- What to work on: Could you output exactly the lines running from the one containing "World Clock: [401,448,692,593]" to the final line of the listing below, leaving out pictures?

↓↓↓

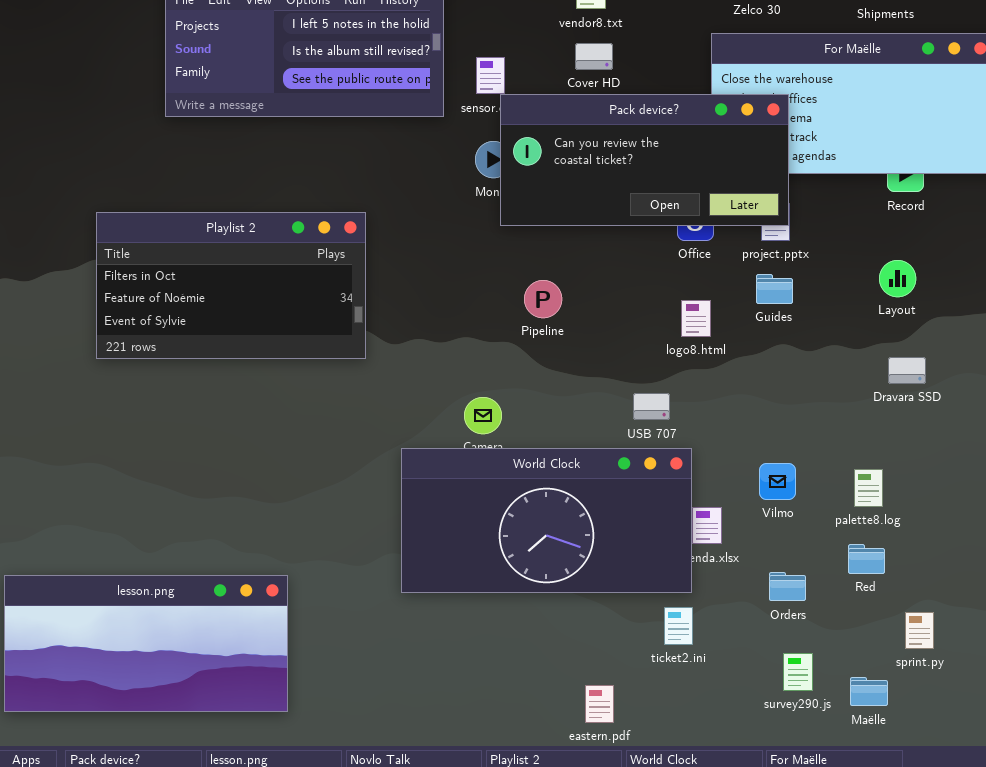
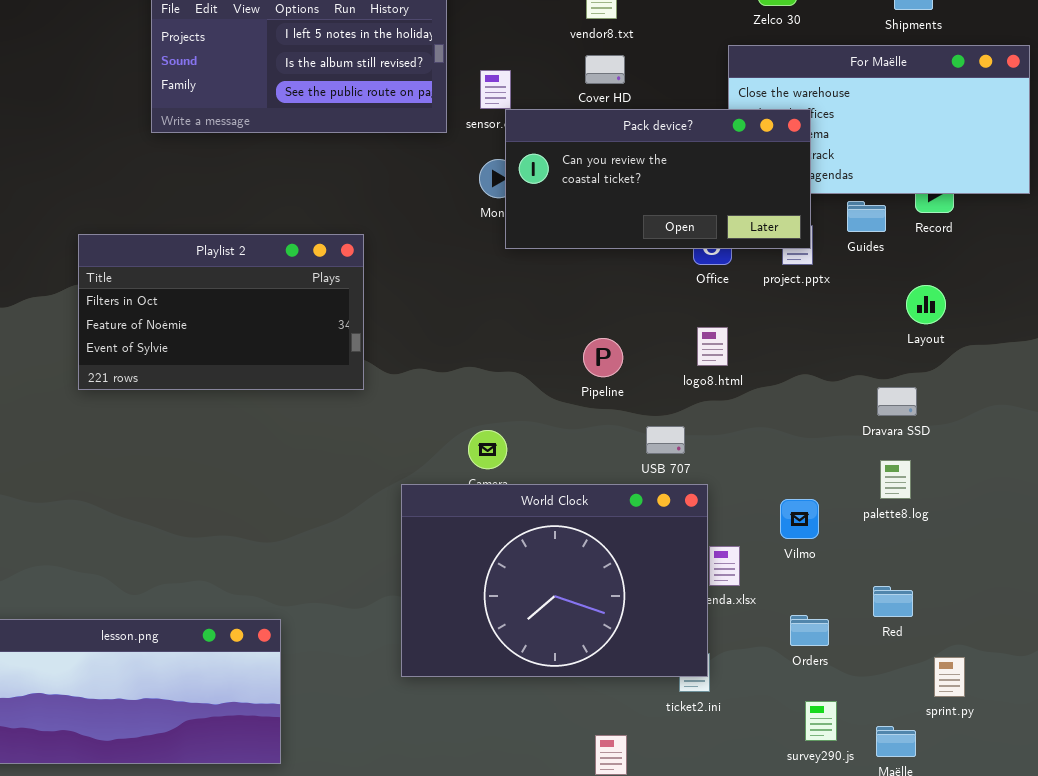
Guides: [756,274,793,304] -> [847,201,886,232], moved
Pipeline: [524,280,562,318] -> [583,338,623,377], moved
Dravara SSD: [888,357,926,384] -> [877,387,917,416], moved
World Clock: [401,448,692,593] -> [401,484,708,677], resized
palette8.log: [854,469,883,507] -> [880,460,911,499], moved

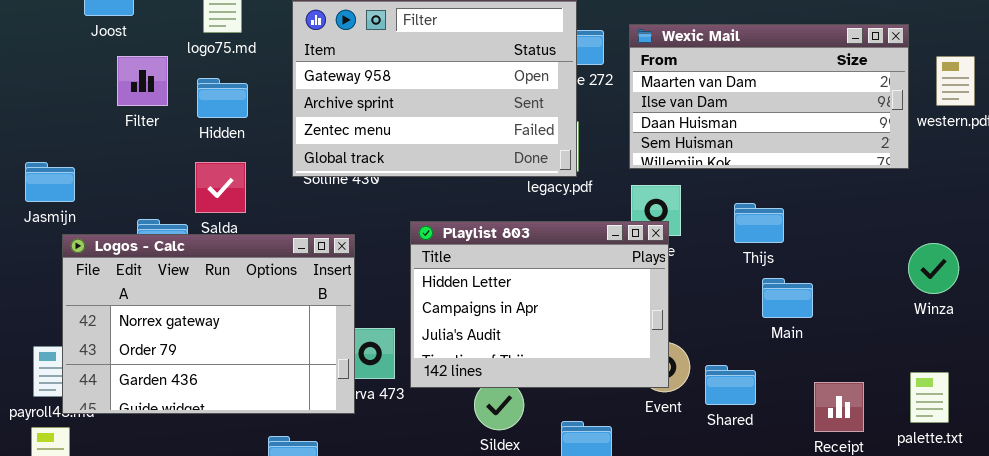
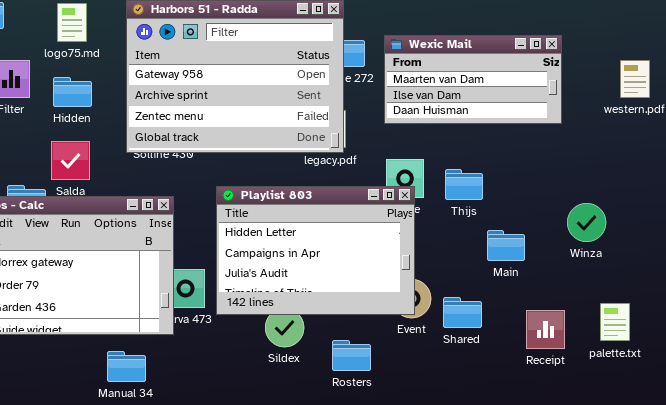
Wexic Mail: [629,24,909,169] -> [384,35,562,124], resized
Thijs: [734,203,784,243] -> [445,169,483,200], moved
Winza: [908,243,959,294] -> [567,203,606,242], moved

↑↑↑

- Answer area:
World Clock: [401,448,692,593] -> [401,484,708,677], resized
palette8.log: [854,469,883,507] -> [880,460,911,499], moved

Wexic Mail: [629,24,909,169] -> [384,35,562,124], resized
Thijs: [734,203,784,243] -> [445,169,483,200], moved
Winza: [908,243,959,294] -> [567,203,606,242], moved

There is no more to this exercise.